[Problem requirements] Reproduce every line of the material below, but drop the pictures.

[Source data]
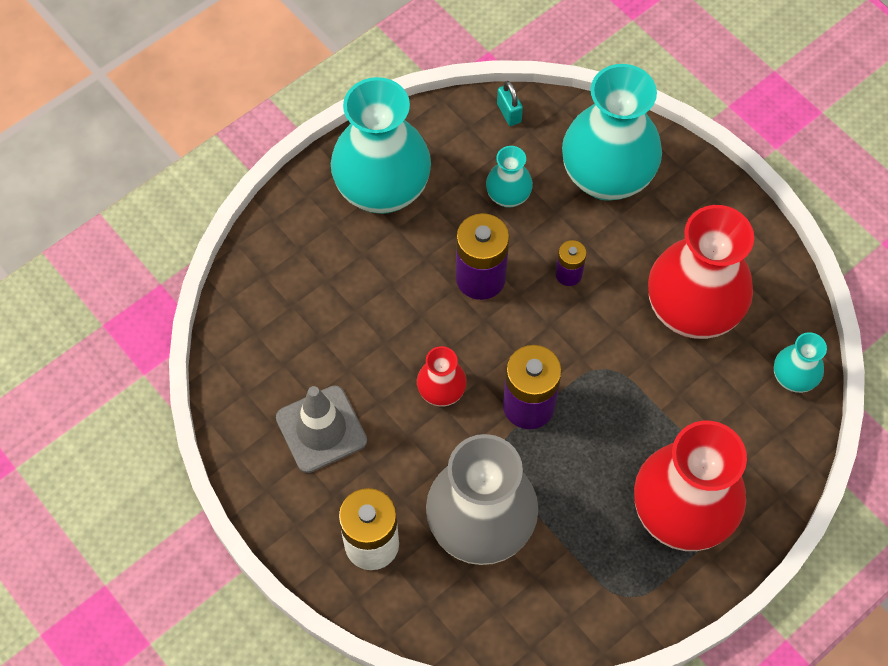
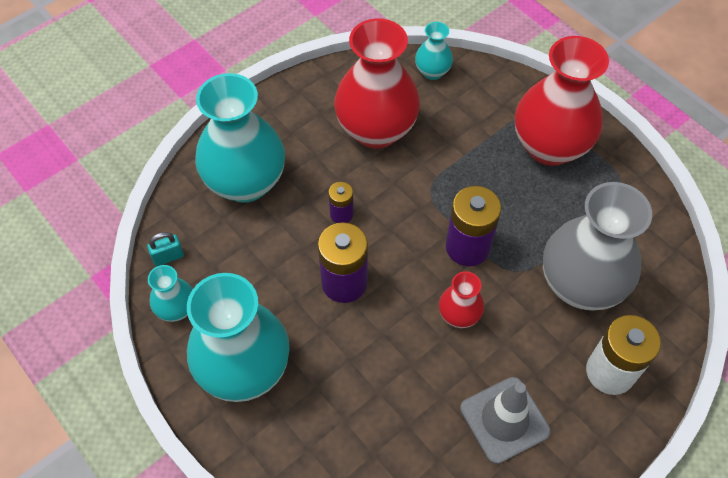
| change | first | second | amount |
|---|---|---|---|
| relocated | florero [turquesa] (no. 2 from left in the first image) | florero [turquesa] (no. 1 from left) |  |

[Answer space]
| change | first | second | amount |
|---|---|---|---|
| relocated | florero [turquesa] (no. 2 from left in the first image) | florero [turquesa] (no. 1 from left) |  |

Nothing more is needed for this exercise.